* [Problem to work on] Apart from the pictures, write out the records that follow exactly.

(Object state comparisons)
=== Section Start ===

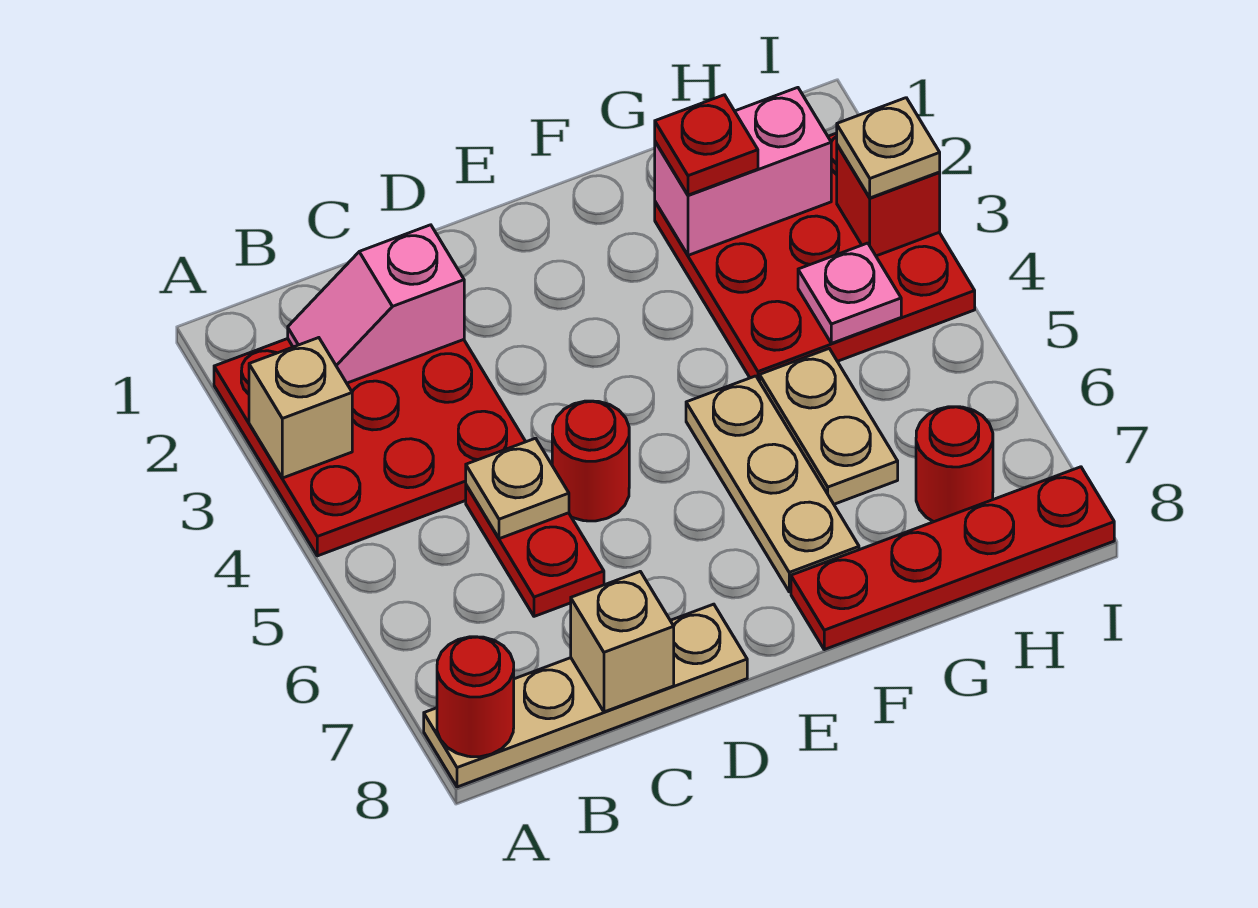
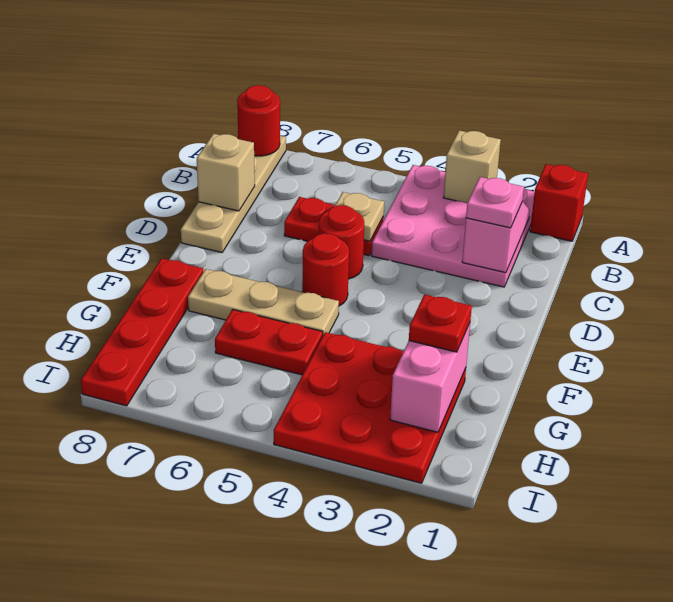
red plate A2:C4 level 1 -> pink plate A2:C4 level 1
tan plate G5:G6 level 1 -> red plate G5:G6 level 1
pink plate H4 level 2 -> pink plate C2 level 3
red round brick H7 level 1 -> red round brick E5 level 1
red brick I3 level 2 -> red brick A1 level 1
tan plate I3 level 3 -> none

=== Section End ===

* [Response box]
red plate A2:C4 level 1 -> pink plate A2:C4 level 1
tan plate G5:G6 level 1 -> red plate G5:G6 level 1
pink plate H4 level 2 -> pink plate C2 level 3
red round brick H7 level 1 -> red round brick E5 level 1
red brick I3 level 2 -> red brick A1 level 1
tan plate I3 level 3 -> none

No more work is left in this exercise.